» Job
For each line below that holds "shoe", return the line as it stands.

» Task data
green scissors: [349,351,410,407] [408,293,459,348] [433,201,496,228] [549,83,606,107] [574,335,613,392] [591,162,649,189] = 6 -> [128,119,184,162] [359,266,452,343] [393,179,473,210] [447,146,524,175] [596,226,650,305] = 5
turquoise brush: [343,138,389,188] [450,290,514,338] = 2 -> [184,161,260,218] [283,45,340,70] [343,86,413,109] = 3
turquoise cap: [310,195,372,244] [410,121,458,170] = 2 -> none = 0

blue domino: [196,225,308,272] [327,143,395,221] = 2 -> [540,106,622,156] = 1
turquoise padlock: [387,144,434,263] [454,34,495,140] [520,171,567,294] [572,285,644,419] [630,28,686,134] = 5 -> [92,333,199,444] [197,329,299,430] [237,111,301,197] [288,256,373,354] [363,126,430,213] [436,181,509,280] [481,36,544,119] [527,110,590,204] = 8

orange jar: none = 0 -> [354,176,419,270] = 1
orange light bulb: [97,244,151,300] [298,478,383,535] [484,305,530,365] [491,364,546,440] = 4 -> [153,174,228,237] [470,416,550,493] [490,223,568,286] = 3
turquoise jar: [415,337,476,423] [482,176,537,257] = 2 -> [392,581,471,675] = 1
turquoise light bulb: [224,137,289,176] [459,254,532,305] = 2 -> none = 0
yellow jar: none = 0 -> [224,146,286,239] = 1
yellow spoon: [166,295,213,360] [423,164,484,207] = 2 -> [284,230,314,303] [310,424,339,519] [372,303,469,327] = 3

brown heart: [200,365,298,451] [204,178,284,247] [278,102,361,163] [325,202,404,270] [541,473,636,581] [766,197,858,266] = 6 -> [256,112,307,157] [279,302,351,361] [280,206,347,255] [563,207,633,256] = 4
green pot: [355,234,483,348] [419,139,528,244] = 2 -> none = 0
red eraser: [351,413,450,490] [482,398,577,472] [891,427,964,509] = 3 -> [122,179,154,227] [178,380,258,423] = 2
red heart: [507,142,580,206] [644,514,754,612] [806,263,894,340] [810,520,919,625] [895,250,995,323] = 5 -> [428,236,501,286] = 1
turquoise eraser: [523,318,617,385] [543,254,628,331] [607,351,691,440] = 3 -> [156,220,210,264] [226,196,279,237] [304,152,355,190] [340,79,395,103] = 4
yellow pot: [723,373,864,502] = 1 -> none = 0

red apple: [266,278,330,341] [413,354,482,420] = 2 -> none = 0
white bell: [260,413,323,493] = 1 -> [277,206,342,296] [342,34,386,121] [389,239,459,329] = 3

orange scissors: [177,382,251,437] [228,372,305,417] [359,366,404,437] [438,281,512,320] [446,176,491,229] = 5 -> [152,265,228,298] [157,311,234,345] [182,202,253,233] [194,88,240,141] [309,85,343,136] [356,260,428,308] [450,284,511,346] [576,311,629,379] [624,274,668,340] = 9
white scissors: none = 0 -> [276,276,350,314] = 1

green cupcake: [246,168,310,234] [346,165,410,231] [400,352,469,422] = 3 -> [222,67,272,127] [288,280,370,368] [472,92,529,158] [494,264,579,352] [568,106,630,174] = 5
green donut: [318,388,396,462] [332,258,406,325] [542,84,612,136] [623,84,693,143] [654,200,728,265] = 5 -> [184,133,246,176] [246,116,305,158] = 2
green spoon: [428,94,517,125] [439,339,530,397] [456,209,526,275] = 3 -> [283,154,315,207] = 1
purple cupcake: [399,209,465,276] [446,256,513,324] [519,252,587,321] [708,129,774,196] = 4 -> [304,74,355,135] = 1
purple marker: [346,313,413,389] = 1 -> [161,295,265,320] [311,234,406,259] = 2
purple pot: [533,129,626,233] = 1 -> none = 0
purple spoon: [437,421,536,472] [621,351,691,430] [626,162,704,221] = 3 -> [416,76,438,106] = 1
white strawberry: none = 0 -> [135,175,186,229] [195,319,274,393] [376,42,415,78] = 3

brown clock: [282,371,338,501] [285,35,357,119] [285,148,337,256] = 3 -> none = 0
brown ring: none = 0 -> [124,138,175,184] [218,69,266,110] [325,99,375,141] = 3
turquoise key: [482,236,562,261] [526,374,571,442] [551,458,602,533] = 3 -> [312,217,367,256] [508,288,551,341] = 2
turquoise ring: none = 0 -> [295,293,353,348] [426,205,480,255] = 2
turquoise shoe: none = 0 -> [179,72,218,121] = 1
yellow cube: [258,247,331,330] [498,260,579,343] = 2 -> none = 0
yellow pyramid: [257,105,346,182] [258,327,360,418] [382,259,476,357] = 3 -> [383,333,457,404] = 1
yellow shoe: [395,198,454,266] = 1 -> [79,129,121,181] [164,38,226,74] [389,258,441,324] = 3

» Expected answer
turquoise shoe: none = 0 -> [179,72,218,121] = 1
yellow shoe: [395,198,454,266] = 1 -> [79,129,121,181] [164,38,226,74] [389,258,441,324] = 3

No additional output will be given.